• _Aim of the exercise_
Retype, without any change, the first line of the records and every line after it through the one containing "R203: 220k (GND, P201/1)".

• _Data for review_
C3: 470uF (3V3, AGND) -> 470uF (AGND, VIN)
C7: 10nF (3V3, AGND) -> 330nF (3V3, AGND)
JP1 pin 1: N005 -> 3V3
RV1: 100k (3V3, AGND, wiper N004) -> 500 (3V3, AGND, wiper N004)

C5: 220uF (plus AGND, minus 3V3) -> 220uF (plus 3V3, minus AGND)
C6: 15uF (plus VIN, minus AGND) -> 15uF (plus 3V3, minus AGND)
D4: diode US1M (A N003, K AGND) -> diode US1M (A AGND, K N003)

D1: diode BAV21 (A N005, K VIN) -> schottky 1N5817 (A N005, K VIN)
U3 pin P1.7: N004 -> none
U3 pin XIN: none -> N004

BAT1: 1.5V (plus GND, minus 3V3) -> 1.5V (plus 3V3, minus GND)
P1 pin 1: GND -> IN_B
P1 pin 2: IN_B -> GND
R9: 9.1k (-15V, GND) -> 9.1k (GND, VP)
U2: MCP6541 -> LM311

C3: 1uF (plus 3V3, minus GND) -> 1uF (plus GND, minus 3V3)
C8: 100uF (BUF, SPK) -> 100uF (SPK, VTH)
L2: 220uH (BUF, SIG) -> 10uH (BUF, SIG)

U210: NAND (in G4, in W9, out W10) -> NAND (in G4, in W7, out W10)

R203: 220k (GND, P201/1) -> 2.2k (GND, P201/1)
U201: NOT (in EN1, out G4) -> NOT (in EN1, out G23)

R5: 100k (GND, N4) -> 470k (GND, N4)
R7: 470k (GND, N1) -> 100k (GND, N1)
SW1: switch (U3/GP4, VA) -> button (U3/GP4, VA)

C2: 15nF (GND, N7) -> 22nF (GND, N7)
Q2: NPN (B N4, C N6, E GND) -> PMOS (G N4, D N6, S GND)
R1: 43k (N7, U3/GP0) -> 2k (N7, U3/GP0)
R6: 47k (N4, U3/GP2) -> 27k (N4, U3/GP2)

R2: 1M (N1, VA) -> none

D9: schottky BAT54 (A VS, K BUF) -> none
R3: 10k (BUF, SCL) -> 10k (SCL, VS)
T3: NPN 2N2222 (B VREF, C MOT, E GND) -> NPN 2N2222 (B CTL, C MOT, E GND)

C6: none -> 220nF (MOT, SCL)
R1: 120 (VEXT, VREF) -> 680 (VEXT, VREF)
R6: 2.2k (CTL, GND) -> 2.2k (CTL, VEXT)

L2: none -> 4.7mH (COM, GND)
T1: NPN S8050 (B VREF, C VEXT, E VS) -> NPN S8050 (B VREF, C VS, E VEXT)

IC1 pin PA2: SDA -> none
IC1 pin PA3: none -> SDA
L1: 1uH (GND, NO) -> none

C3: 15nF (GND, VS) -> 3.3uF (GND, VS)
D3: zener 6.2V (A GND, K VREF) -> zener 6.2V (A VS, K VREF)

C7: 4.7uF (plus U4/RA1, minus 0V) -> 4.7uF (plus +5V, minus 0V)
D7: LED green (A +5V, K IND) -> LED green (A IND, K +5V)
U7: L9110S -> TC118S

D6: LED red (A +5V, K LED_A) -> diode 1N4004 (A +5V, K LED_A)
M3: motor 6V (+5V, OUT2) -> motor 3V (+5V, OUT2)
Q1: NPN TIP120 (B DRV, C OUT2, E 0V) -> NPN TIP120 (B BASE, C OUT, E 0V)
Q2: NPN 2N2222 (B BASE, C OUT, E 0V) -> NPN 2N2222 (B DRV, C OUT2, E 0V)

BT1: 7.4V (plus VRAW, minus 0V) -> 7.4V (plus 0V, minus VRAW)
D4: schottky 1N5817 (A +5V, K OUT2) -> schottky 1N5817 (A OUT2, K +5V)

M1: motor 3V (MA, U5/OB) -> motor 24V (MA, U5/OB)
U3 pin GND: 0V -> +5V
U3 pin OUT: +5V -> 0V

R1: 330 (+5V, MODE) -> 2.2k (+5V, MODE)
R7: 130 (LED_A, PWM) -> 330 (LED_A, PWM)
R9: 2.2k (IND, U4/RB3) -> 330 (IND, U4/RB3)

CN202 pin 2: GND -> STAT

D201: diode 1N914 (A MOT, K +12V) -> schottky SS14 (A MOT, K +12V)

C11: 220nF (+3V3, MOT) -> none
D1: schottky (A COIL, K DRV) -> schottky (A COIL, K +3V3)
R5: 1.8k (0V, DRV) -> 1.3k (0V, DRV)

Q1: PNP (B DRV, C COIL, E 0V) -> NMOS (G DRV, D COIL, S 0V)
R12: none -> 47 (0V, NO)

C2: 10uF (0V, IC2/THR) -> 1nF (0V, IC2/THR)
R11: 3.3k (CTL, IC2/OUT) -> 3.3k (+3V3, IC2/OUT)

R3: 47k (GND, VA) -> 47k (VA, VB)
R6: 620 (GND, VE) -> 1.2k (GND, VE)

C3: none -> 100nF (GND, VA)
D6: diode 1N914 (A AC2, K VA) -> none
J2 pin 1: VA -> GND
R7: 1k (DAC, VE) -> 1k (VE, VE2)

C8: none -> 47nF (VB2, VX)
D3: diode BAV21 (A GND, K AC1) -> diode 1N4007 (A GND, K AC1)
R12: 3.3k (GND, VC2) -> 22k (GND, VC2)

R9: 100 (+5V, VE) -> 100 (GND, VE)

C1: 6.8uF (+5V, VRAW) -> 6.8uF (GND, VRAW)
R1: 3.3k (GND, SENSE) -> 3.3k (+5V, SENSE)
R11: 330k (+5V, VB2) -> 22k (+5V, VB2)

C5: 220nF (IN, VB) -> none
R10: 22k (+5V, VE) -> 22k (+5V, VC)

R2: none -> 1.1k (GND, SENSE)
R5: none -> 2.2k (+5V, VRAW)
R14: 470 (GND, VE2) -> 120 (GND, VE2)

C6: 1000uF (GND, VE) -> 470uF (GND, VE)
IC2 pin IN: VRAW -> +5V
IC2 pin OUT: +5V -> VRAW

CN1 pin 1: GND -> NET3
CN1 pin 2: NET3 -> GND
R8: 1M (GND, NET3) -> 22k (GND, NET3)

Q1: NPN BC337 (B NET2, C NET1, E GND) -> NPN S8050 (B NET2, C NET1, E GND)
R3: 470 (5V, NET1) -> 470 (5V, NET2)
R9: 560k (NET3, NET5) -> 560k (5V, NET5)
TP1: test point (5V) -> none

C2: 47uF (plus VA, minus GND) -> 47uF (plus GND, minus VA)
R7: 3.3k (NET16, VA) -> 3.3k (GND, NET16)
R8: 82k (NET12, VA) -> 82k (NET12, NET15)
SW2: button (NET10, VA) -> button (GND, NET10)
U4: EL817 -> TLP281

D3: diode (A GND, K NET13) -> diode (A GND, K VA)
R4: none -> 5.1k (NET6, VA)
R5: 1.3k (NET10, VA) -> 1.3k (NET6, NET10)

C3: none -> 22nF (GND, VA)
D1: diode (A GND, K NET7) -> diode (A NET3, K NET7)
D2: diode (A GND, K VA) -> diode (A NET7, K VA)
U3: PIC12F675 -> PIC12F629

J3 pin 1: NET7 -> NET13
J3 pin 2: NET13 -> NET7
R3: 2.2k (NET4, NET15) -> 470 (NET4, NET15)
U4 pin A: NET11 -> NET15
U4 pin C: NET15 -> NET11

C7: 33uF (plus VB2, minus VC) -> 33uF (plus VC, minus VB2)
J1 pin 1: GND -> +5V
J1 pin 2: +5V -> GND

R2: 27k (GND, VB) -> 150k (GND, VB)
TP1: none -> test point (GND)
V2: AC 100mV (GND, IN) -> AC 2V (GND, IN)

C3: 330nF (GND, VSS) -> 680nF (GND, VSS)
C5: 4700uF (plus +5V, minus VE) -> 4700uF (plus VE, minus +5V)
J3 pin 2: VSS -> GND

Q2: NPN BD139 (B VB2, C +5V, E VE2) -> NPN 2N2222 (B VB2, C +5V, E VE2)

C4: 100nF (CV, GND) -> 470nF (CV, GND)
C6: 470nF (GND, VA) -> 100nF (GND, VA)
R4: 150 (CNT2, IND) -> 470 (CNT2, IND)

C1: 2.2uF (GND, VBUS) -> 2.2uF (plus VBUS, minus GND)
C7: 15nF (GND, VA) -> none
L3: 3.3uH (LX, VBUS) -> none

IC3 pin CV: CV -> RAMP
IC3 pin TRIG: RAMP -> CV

• _Reply to the task_
C3: 470uF (3V3, AGND) -> 470uF (AGND, VIN)
C7: 10nF (3V3, AGND) -> 330nF (3V3, AGND)
JP1 pin 1: N005 -> 3V3
RV1: 100k (3V3, AGND, wiper N004) -> 500 (3V3, AGND, wiper N004)

C5: 220uF (plus AGND, minus 3V3) -> 220uF (plus 3V3, minus AGND)
C6: 15uF (plus VIN, minus AGND) -> 15uF (plus 3V3, minus AGND)
D4: diode US1M (A N003, K AGND) -> diode US1M (A AGND, K N003)

D1: diode BAV21 (A N005, K VIN) -> schottky 1N5817 (A N005, K VIN)
U3 pin P1.7: N004 -> none
U3 pin XIN: none -> N004

BAT1: 1.5V (plus GND, minus 3V3) -> 1.5V (plus 3V3, minus GND)
P1 pin 1: GND -> IN_B
P1 pin 2: IN_B -> GND
R9: 9.1k (-15V, GND) -> 9.1k (GND, VP)
U2: MCP6541 -> LM311

C3: 1uF (plus 3V3, minus GND) -> 1uF (plus GND, minus 3V3)
C8: 100uF (BUF, SPK) -> 100uF (SPK, VTH)
L2: 220uH (BUF, SIG) -> 10uH (BUF, SIG)

U210: NAND (in G4, in W9, out W10) -> NAND (in G4, in W7, out W10)

R203: 220k (GND, P201/1) -> 2.2k (GND, P201/1)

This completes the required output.